_ROWS_:

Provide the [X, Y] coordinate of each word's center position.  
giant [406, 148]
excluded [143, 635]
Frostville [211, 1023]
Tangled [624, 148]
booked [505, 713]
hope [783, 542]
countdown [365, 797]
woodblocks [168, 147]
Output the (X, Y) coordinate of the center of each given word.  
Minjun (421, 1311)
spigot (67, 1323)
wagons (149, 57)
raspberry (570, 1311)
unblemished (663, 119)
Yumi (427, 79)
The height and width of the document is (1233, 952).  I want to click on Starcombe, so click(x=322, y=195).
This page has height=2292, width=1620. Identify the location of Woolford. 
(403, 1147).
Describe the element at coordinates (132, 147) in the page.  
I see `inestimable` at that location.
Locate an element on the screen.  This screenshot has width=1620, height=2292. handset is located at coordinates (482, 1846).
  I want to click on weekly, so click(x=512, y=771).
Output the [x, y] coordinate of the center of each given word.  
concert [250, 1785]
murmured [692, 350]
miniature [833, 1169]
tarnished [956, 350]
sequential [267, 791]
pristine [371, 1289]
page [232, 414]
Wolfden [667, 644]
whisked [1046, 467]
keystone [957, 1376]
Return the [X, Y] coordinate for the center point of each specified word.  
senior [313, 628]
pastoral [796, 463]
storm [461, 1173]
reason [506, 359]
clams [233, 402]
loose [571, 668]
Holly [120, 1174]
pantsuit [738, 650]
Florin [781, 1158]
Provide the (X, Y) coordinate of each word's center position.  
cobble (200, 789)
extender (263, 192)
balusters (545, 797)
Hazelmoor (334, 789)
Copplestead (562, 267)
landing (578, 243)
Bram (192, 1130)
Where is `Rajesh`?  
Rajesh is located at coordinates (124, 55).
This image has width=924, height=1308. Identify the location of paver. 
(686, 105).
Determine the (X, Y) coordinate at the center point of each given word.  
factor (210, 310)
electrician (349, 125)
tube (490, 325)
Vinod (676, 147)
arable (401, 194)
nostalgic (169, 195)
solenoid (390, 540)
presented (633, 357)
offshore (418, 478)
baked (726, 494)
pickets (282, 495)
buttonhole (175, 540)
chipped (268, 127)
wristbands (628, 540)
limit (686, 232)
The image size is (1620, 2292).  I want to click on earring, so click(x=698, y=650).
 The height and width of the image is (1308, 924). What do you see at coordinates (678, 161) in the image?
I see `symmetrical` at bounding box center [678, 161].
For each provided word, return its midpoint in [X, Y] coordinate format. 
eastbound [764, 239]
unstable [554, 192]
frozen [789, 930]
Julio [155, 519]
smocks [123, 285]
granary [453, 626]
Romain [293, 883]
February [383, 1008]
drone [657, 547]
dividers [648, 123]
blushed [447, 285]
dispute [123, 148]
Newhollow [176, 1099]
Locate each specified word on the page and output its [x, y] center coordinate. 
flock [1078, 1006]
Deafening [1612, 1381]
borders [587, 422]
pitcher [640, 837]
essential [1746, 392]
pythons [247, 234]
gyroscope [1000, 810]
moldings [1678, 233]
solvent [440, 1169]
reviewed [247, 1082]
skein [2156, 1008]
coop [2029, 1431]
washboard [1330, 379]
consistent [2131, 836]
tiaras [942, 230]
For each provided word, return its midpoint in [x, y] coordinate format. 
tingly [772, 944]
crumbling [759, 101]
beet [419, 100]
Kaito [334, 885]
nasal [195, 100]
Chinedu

_PROBLEM DESCRIPTION_: Output verbatim everything from the first line above down to the line containing "center [678, 161].", with both of those lines included.

_FINAL RESULT_:
Provide the [X, Y] coordinate of each word's center position.  
giant [406, 148]
excluded [143, 635]
Frostville [211, 1023]
Tangled [624, 148]
booked [505, 713]
hope [783, 542]
countdown [365, 797]
woodblocks [168, 147]
Output the (X, Y) coordinate of the center of each given word.  
Minjun (421, 1311)
spigot (67, 1323)
wagons (149, 57)
raspberry (570, 1311)
unblemished (663, 119)
Yumi (427, 79)
The height and width of the document is (1233, 952).  I want to click on Starcombe, so click(x=322, y=195).
This page has height=2292, width=1620. Identify the location of Woolford. 
(403, 1147).
Describe the element at coordinates (132, 147) in the page.  
I see `inestimable` at that location.
Locate an element on the screen.  This screenshot has width=1620, height=2292. handset is located at coordinates (482, 1846).
  I want to click on weekly, so click(x=512, y=771).
Output the [x, y] coordinate of the center of each given word.  
concert [250, 1785]
murmured [692, 350]
miniature [833, 1169]
tarnished [956, 350]
sequential [267, 791]
pristine [371, 1289]
page [232, 414]
Wolfden [667, 644]
whisked [1046, 467]
keystone [957, 1376]
Return the [X, Y] coordinate for the center point of each specified word.  
senior [313, 628]
pastoral [796, 463]
storm [461, 1173]
reason [506, 359]
clams [233, 402]
loose [571, 668]
Holly [120, 1174]
pantsuit [738, 650]
Florin [781, 1158]
Provide the (X, Y) coordinate of each word's center position.  
cobble (200, 789)
extender (263, 192)
balusters (545, 797)
Hazelmoor (334, 789)
Copplestead (562, 267)
landing (578, 243)
Bram (192, 1130)
Where is `Rajesh`?  
Rajesh is located at coordinates (124, 55).
This image has width=924, height=1308. Identify the location of paver. 
(686, 105).
Determine the (X, Y) coordinate at the center point of each given word.  
factor (210, 310)
electrician (349, 125)
tube (490, 325)
Vinod (676, 147)
arable (401, 194)
nostalgic (169, 195)
solenoid (390, 540)
presented (633, 357)
offshore (418, 478)
baked (726, 494)
pickets (282, 495)
buttonhole (175, 540)
chipped (268, 127)
wristbands (628, 540)
limit (686, 232)
The image size is (1620, 2292).  I want to click on earring, so click(x=698, y=650).
 The height and width of the image is (1308, 924). What do you see at coordinates (678, 161) in the image?
I see `symmetrical` at bounding box center [678, 161].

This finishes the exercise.